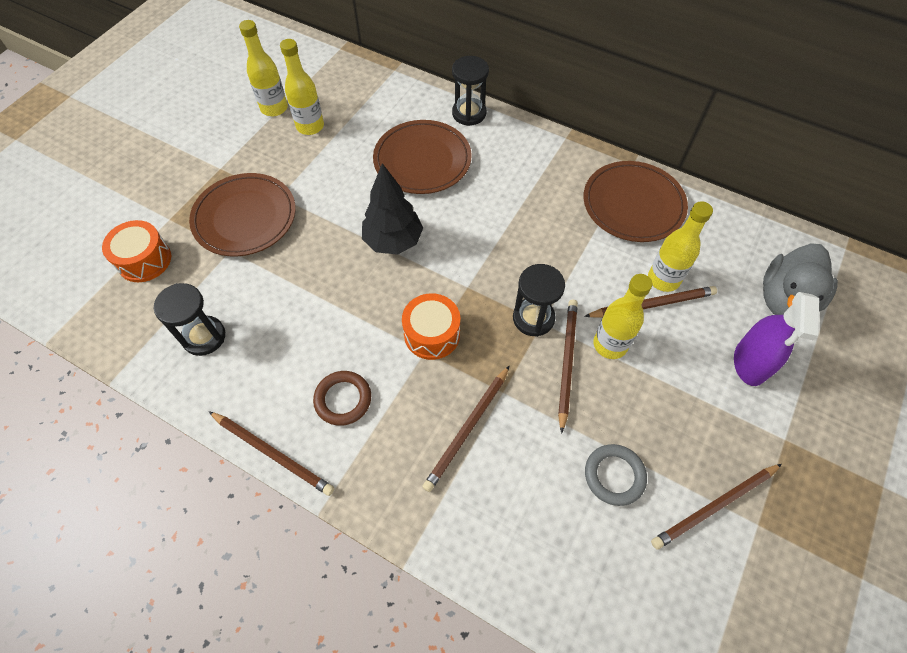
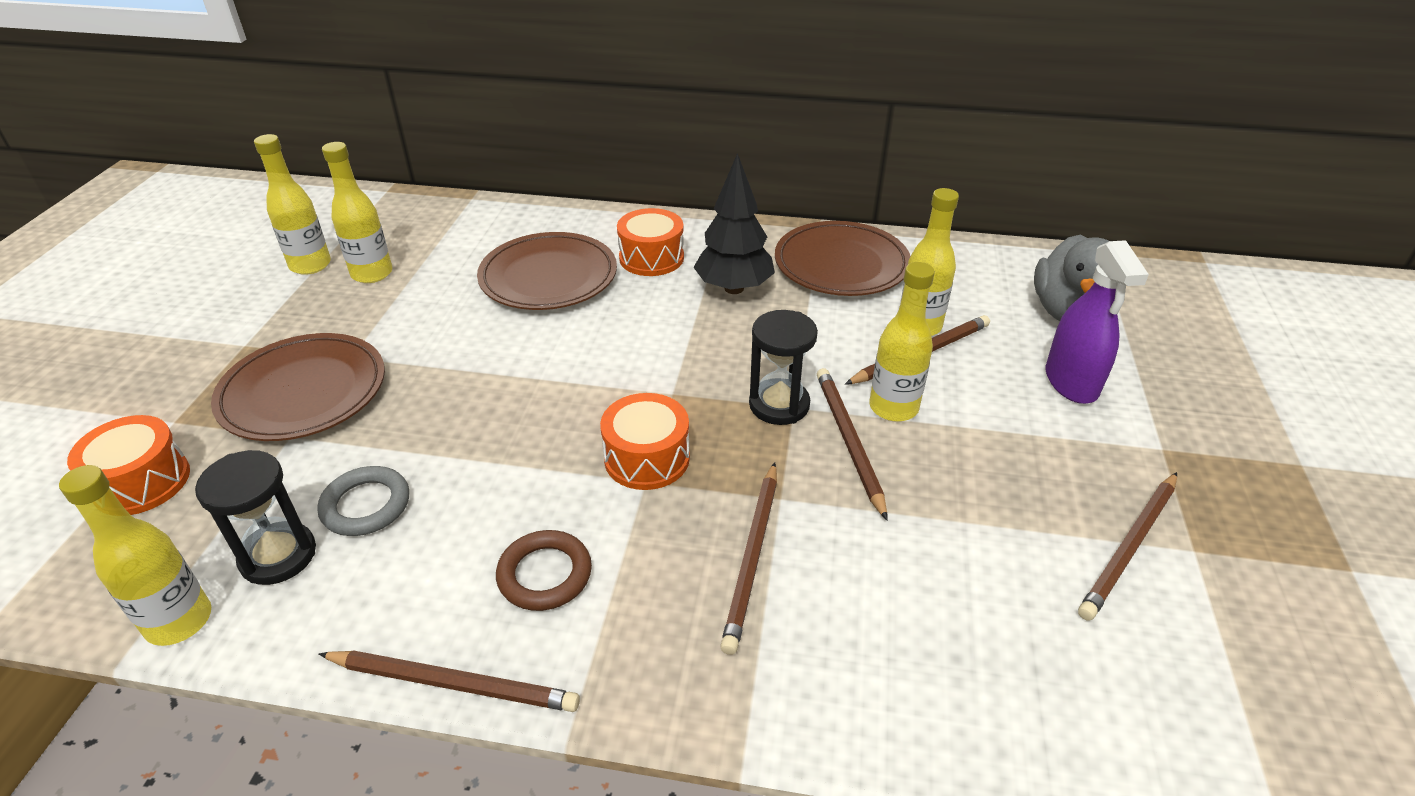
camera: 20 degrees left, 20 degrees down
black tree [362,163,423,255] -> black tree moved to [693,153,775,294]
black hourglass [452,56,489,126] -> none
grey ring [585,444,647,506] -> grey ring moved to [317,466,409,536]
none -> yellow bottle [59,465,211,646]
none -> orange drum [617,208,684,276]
****
Activity: An exact repetition of all the records above is required, excluding the pictures.

Result of the task:
camera: 20 degrees left, 20 degrees down
black tree [362,163,423,255] -> black tree moved to [693,153,775,294]
black hourglass [452,56,489,126] -> none
grey ring [585,444,647,506] -> grey ring moved to [317,466,409,536]
none -> yellow bottle [59,465,211,646]
none -> orange drum [617,208,684,276]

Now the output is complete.